WORK TASK :: The reply must repeat the listing below exactly and carry none of its pictures.

TASK DATA ::

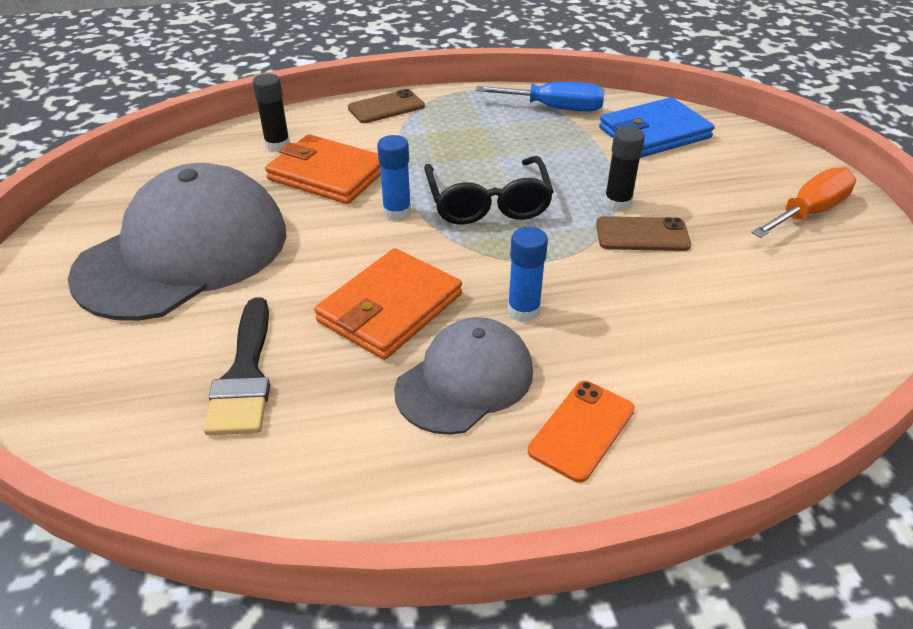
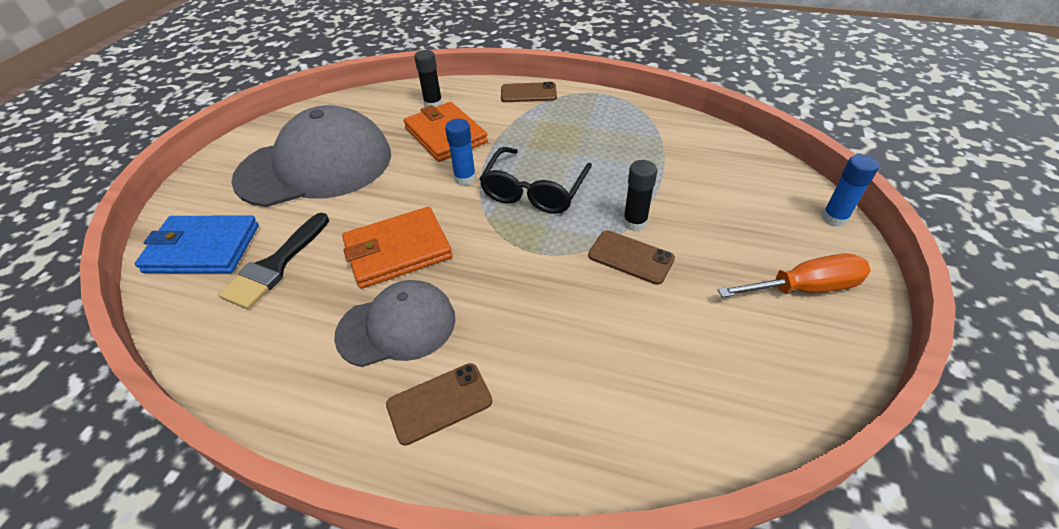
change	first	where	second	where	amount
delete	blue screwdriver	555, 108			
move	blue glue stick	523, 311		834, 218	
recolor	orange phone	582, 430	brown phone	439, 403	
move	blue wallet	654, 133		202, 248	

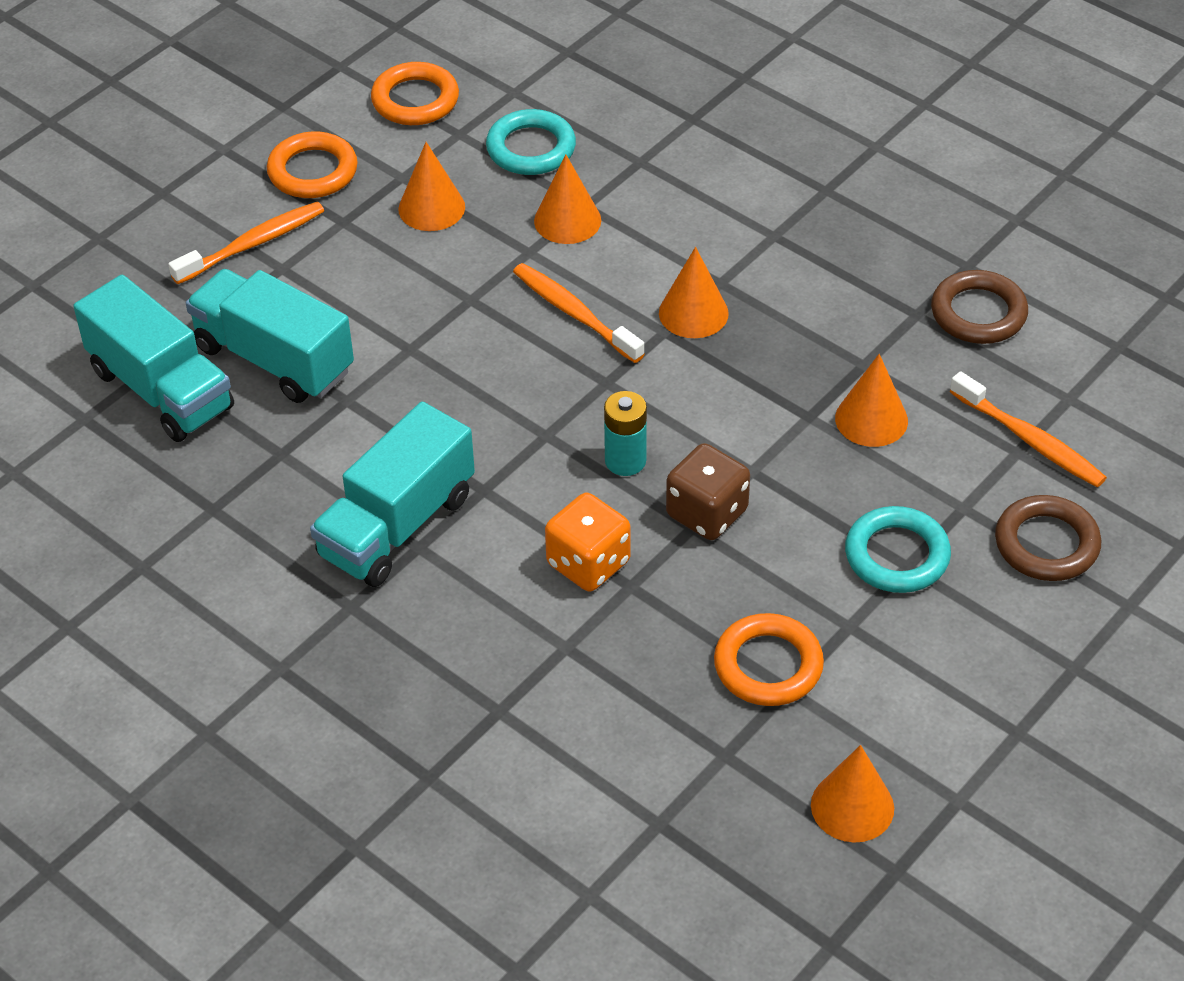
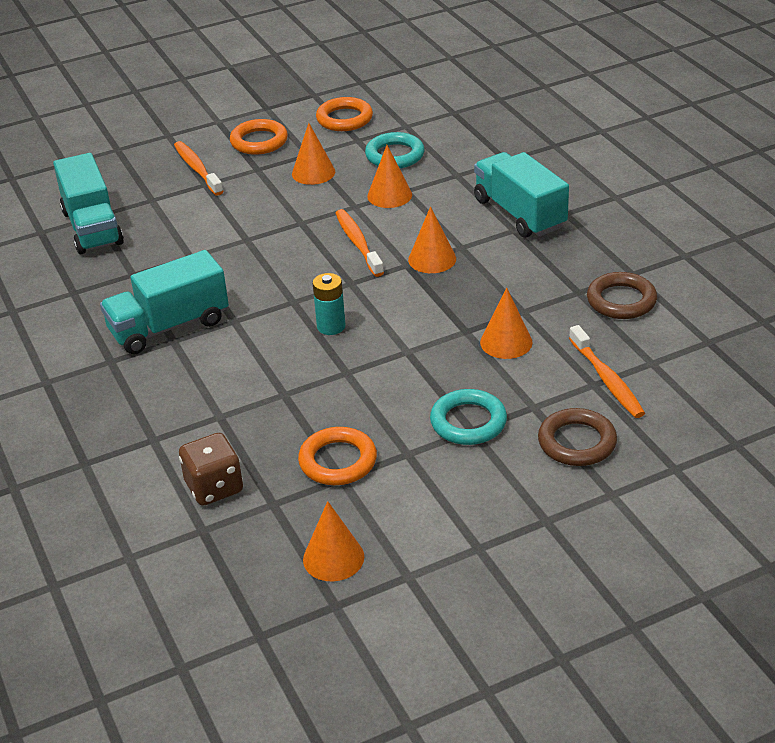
change	first	where	second	where	amount
rotate	orange toothbrush	252, 244		197, 169	105 degrees counterclockwise
move	turquoise truck	274, 359		519, 214	
delete	orange dice	588, 563			
move	brown dice	707, 513		214, 487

WRITTEN REPLY ::
change	first	where	second	where	amount
delete	blue screwdriver	555, 108			
move	blue glue stick	523, 311		834, 218	
recolor	orange phone	582, 430	brown phone	439, 403	
move	blue wallet	654, 133		202, 248	

change	first	where	second	where	amount
rotate	orange toothbrush	252, 244		197, 169	105 degrees counterclockwise
move	turquoise truck	274, 359		519, 214	
delete	orange dice	588, 563			
move	brown dice	707, 513		214, 487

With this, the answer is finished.